**Aim of the task:** All of the records should be reproduced word for word, but no images may appear in the copy.
━━ Data records
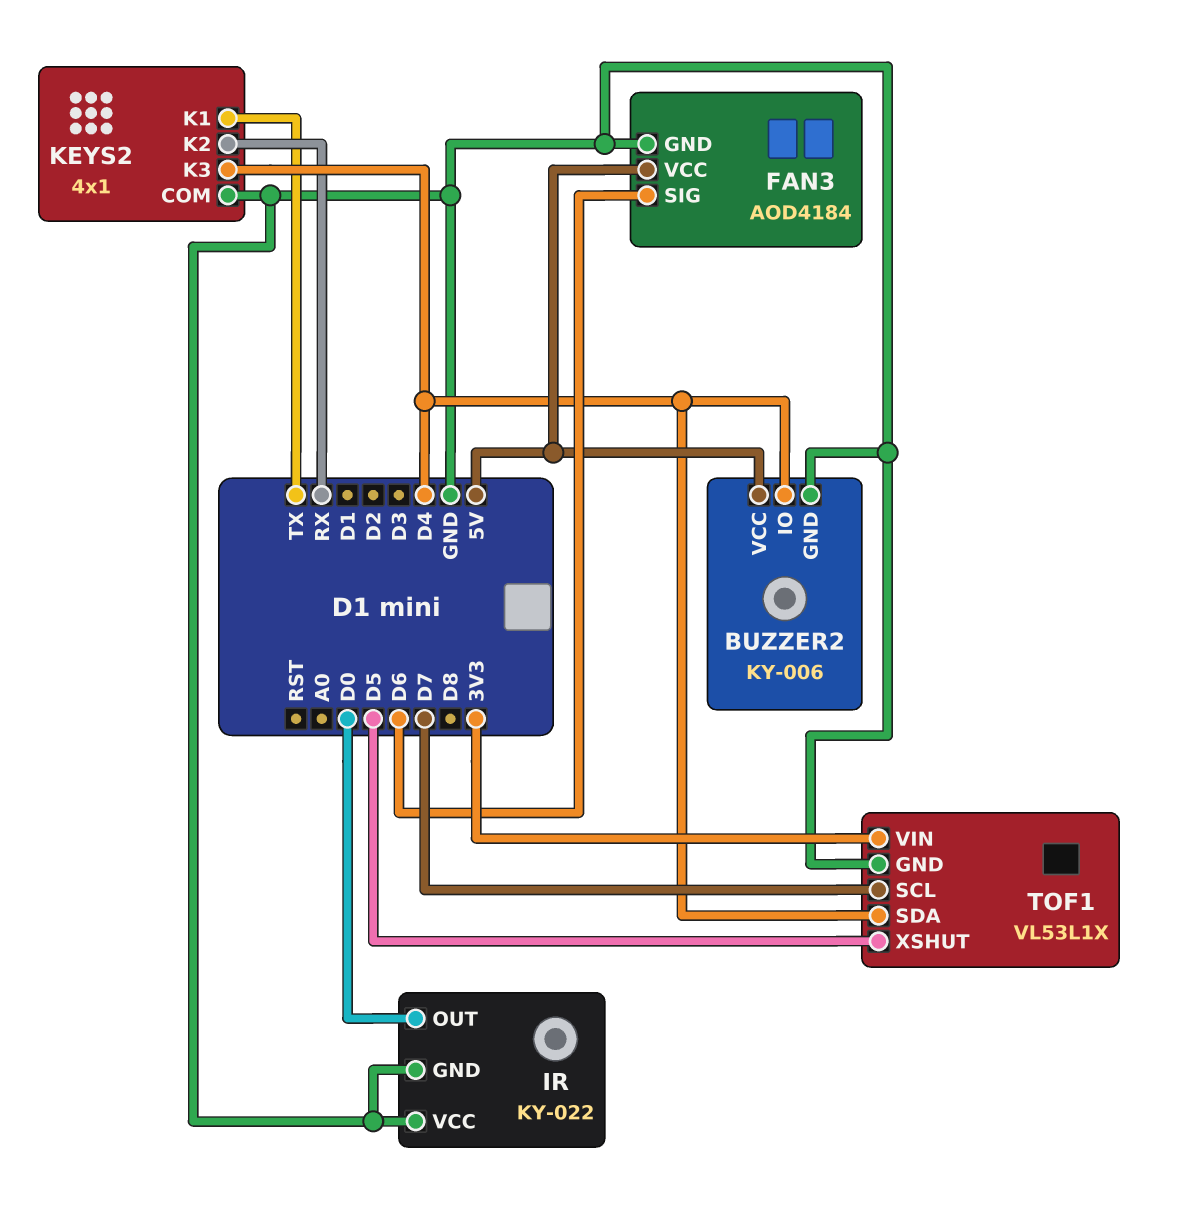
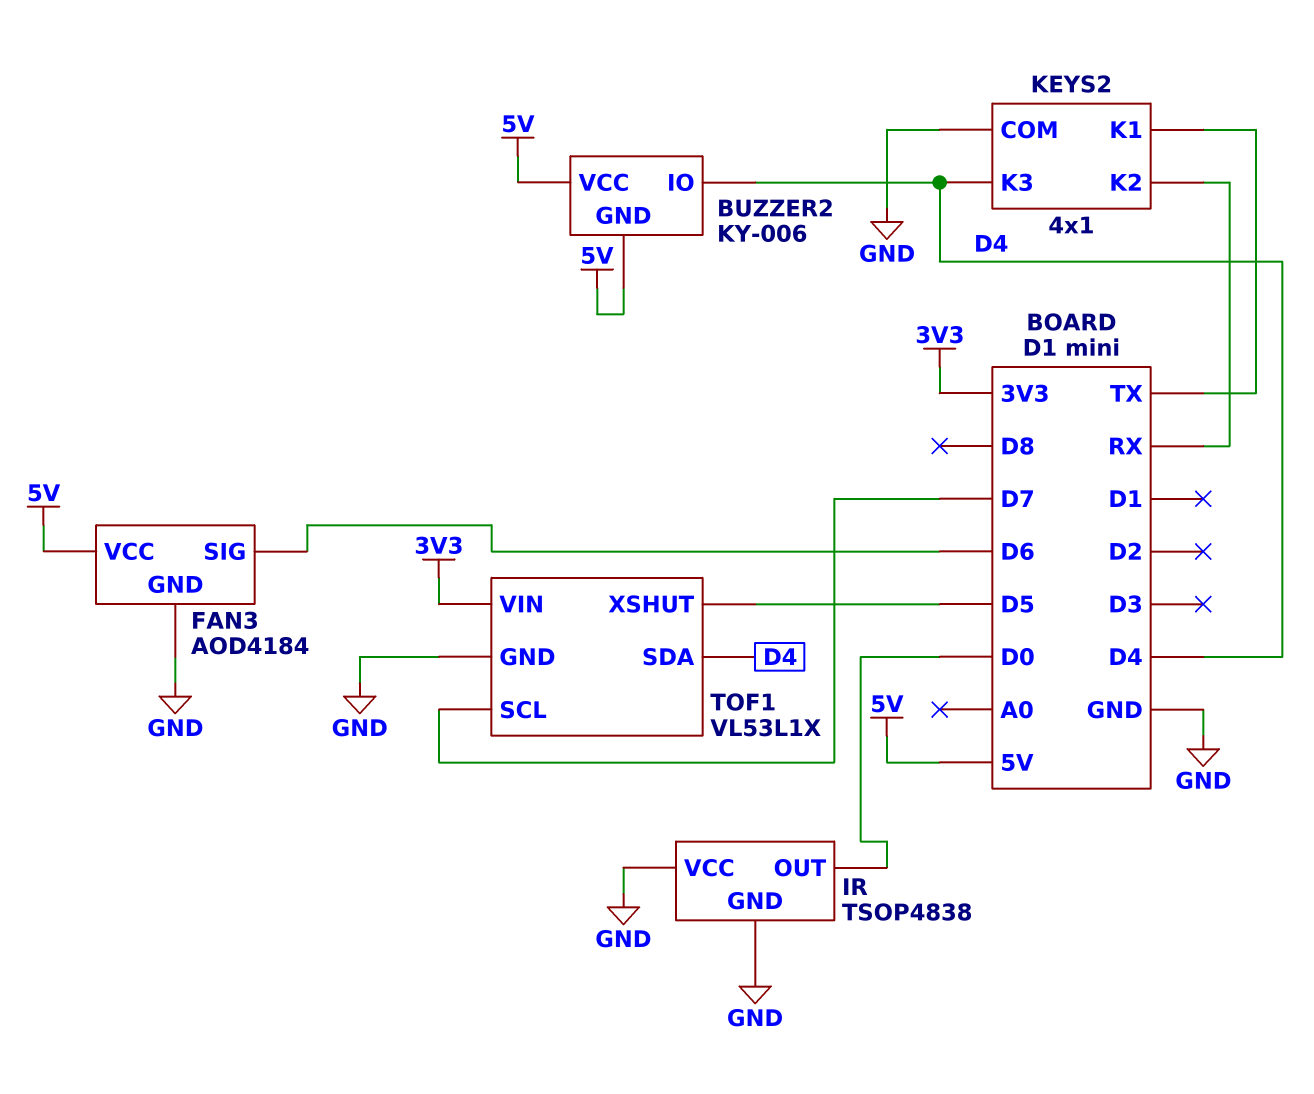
BUZZER2 pin GND: GND -> 5V
IR: KY-022 -> TSOP4838

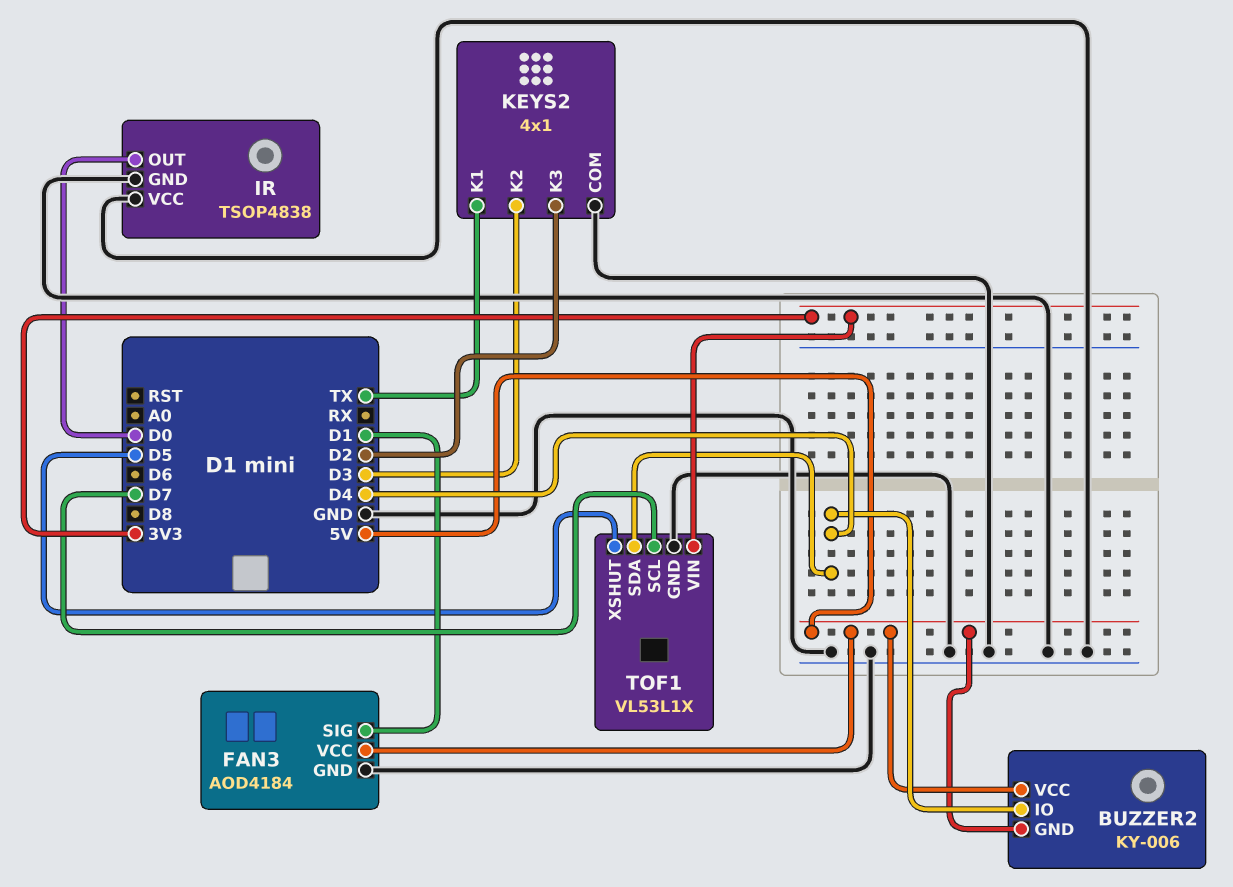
FAN3 pin SIG: D6 -> D1
KEYS2 pin K2: RX -> D3
KEYS2 pin K3: D4 -> D2

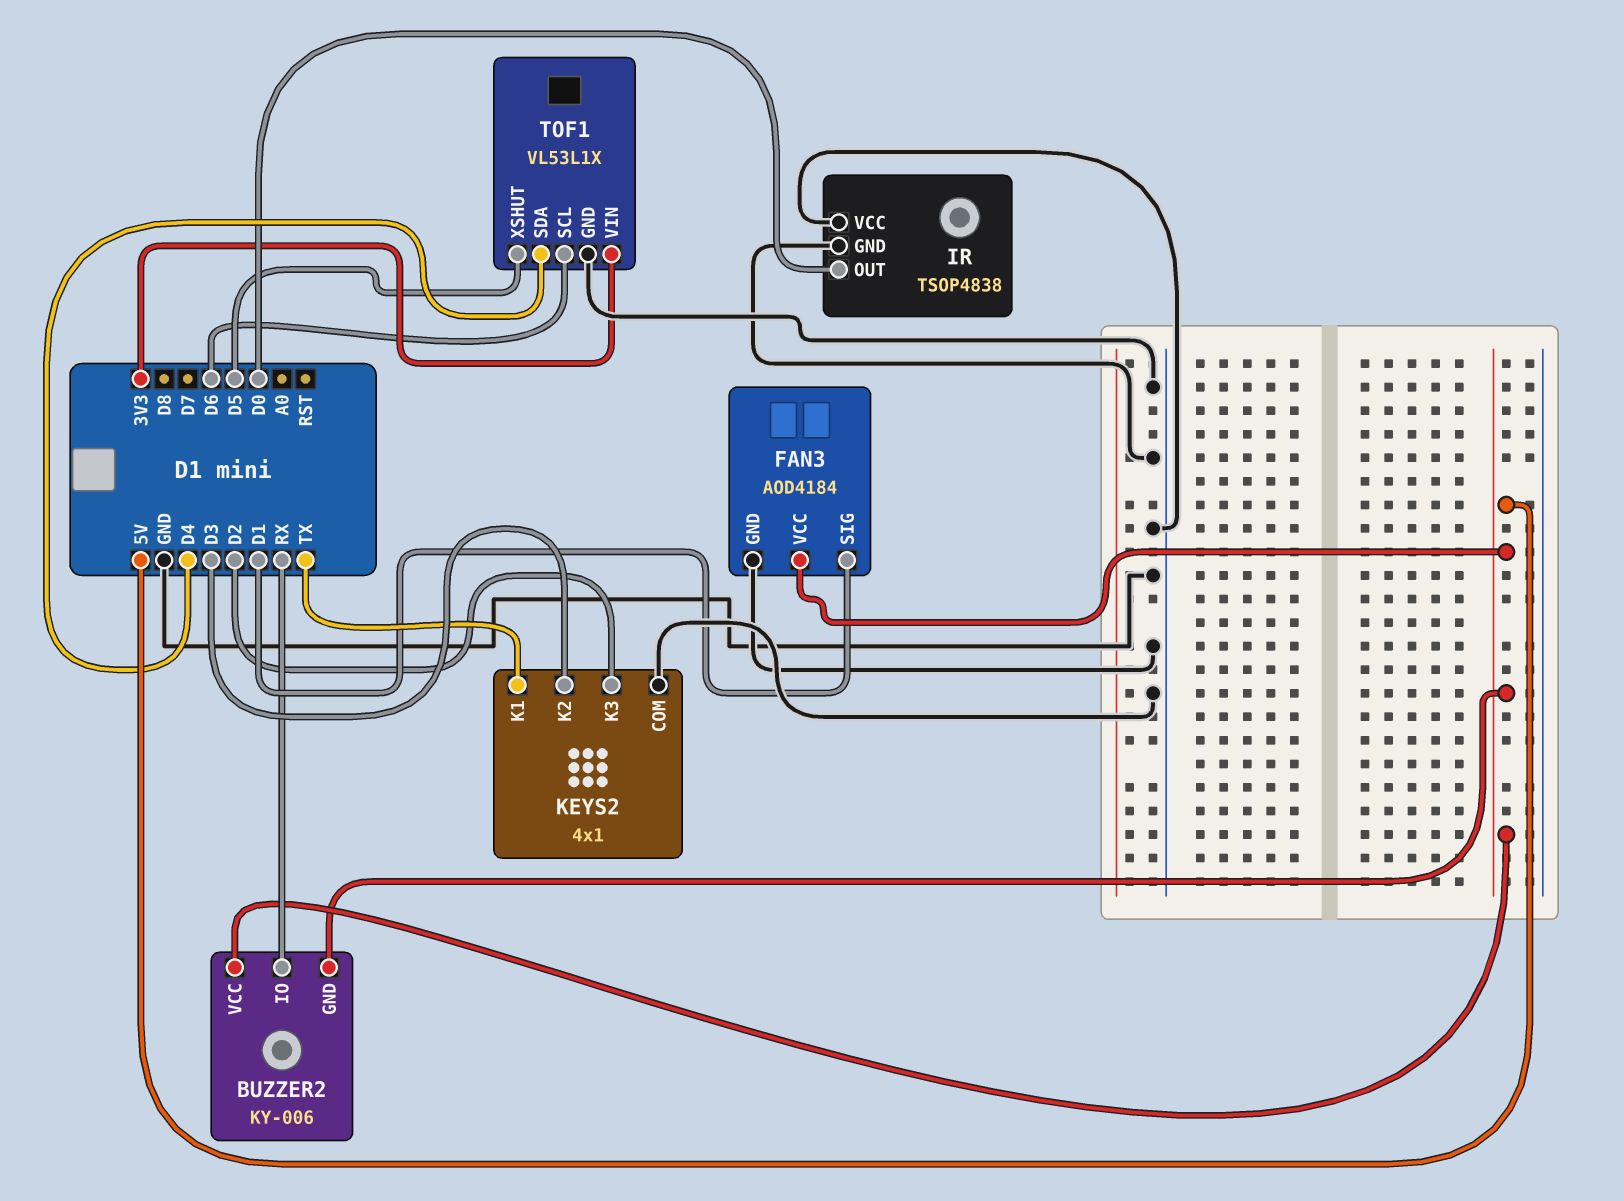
BUZZER2 pin IO: D4 -> RX
TOF1 pin SCL: D7 -> D6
━━━━
**Solution to this exercise:**
BUZZER2 pin GND: GND -> 5V
IR: KY-022 -> TSOP4838

FAN3 pin SIG: D6 -> D1
KEYS2 pin K2: RX -> D3
KEYS2 pin K3: D4 -> D2

BUZZER2 pin IO: D4 -> RX
TOF1 pin SCL: D7 -> D6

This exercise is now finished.